Work task:
Copy the records below exactly, leaving out any pictures.

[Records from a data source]
□ □ □ □ □ □ □

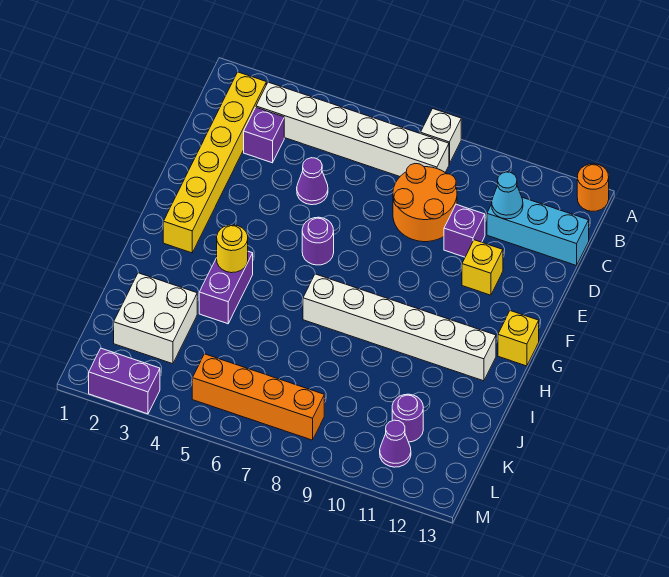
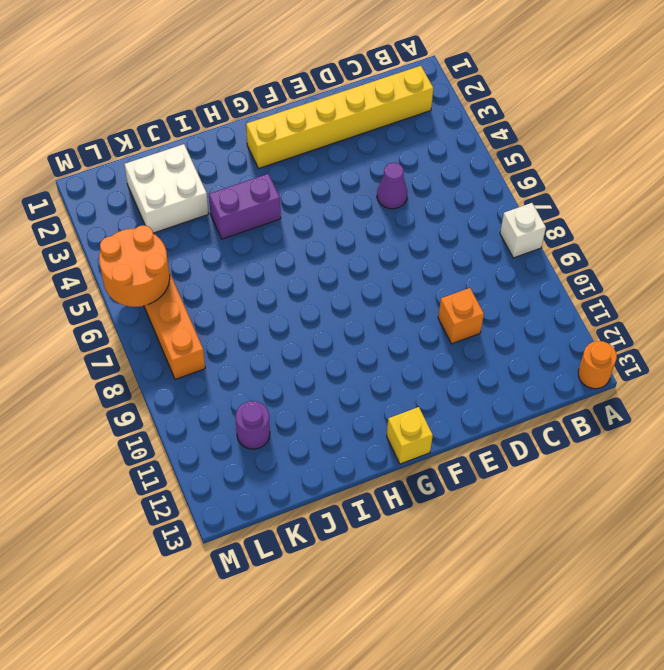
orange 1x1 brick [438,288,484,344] -> purple 1x1 brick [444,204,485,257]
orange 2x2 round brick [99,225,170,307] -> orange 2x2 round brick moved to [393,164,457,242]
none -> white 1x6 brick [256,82,449,177]
none -> purple 1x1 brick [244,108,284,163]
none -> cyan 1x3 brick [487,197,589,266]

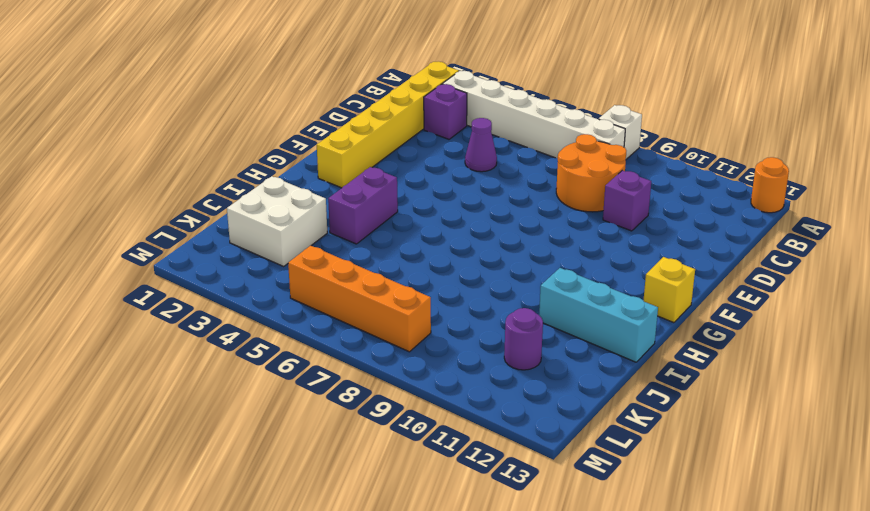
cyan 1x3 brick [539,268,658,362] -> cyan 1x3 brick moved to [487,197,589,266]
none -> yellow 1x1 brick [462,240,503,295]
none -> purple 1x1 round brick [302,217,334,265]
none -> white 1x6 brick [303,274,496,381]

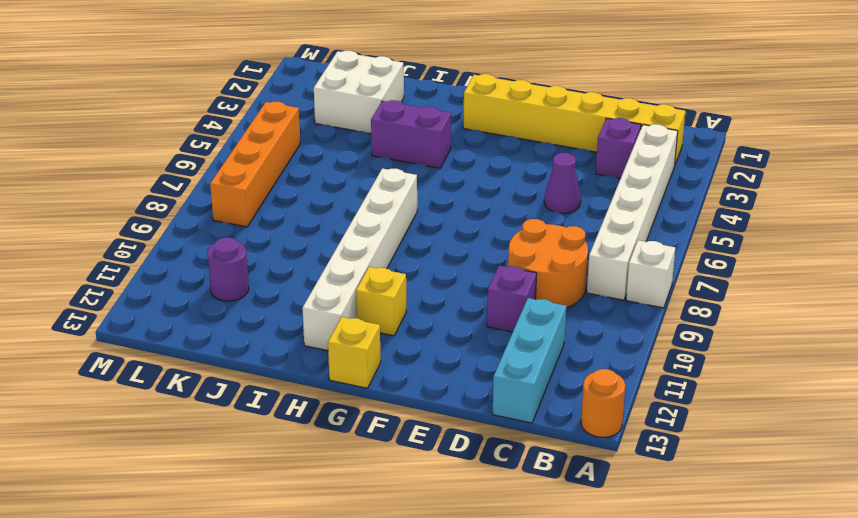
yellow 1x1 brick [356,267,406,336] -> yellow 1x1 brick moved to [462,240,503,295]
none -> purple 1x1 round brick [302,217,334,265]
none -> purple 1x1 cone [380,420,411,467]
none -> purple 1x2 brick [89,348,160,414]

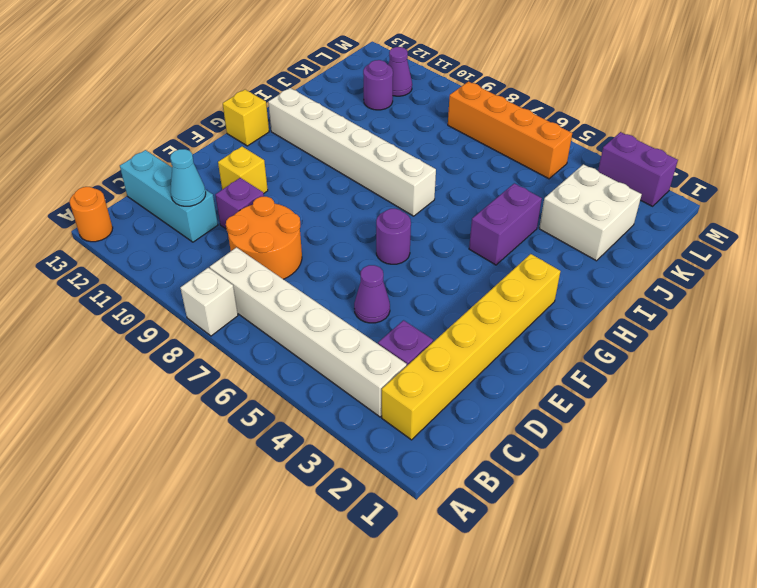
none -> yellow 1x1 round brick [217,225,248,273]

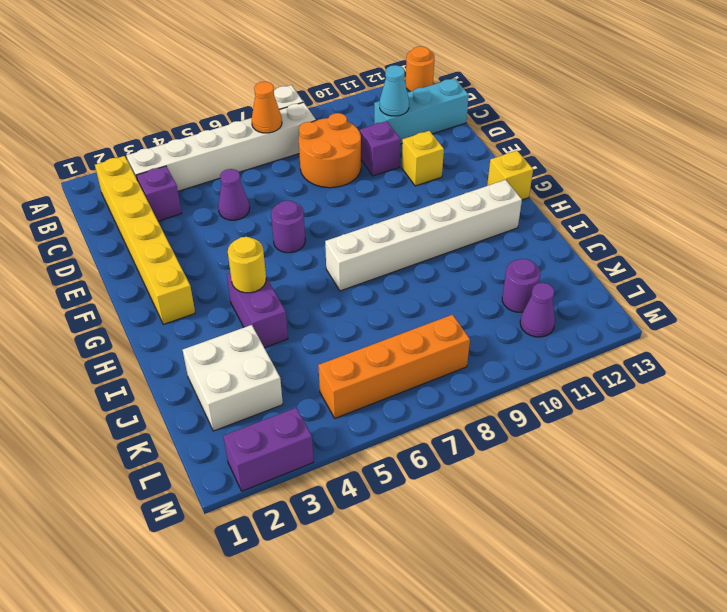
orange 1x1 cone [252,82,282,133] -> none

□ □ □ □ □ □ □

Response below:
orange 1x1 brick [438,288,484,344] -> purple 1x1 brick [444,204,485,257]
orange 2x2 round brick [99,225,170,307] -> orange 2x2 round brick moved to [393,164,457,242]
none -> white 1x6 brick [256,82,449,177]
none -> purple 1x1 brick [244,108,284,163]
none -> cyan 1x3 brick [487,197,589,266]

cyan 1x3 brick [539,268,658,362] -> cyan 1x3 brick moved to [487,197,589,266]
none -> yellow 1x1 brick [462,240,503,295]
none -> purple 1x1 round brick [302,217,334,265]
none -> white 1x6 brick [303,274,496,381]

yellow 1x1 brick [356,267,406,336] -> yellow 1x1 brick moved to [462,240,503,295]
none -> purple 1x1 round brick [302,217,334,265]
none -> purple 1x1 cone [380,420,411,467]
none -> purple 1x2 brick [89,348,160,414]

none -> yellow 1x1 round brick [217,225,248,273]

orange 1x1 cone [252,82,282,133] -> none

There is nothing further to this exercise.